▶ Problem details
Although the entries contain pictures, only their words should be duplicated exactly.

--- START ---

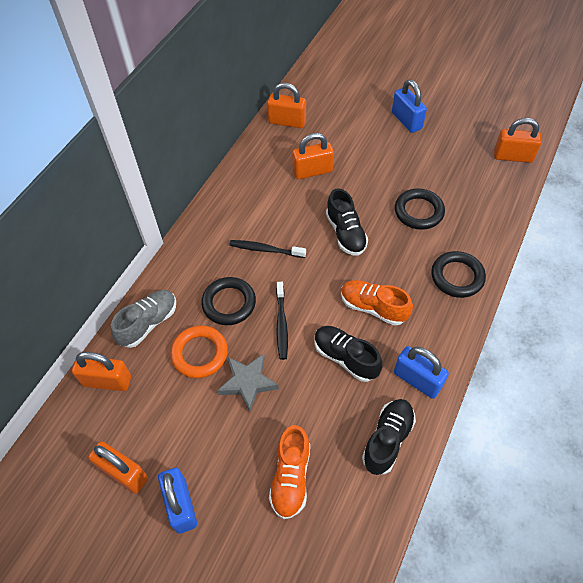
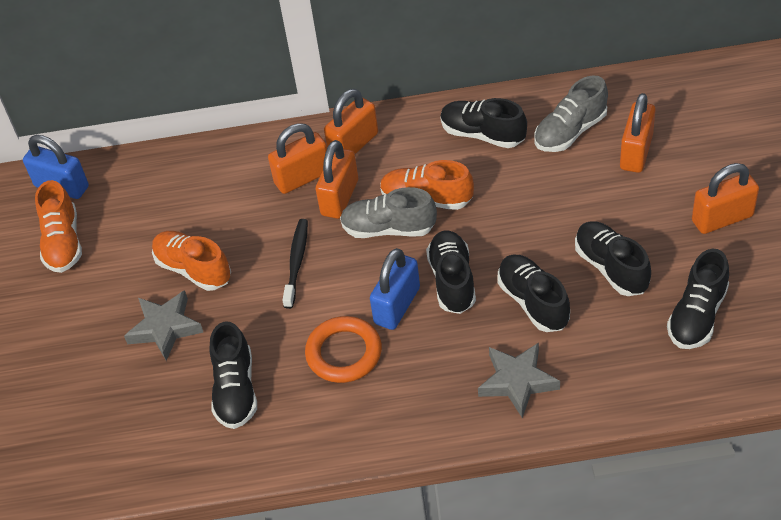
black ring: 3 -> 0
black shoe: 3 -> 6
black toothbrush: 2 -> 1
blue padlock: 3 -> 2
grey shoe: 1 -> 2
grey star: 1 -> 2
orange shoe: 2 -> 3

--- END ---

▶ Answer to the problem
black ring: 3 -> 0
black shoe: 3 -> 6
black toothbrush: 2 -> 1
blue padlock: 3 -> 2
grey shoe: 1 -> 2
grey star: 1 -> 2
orange shoe: 2 -> 3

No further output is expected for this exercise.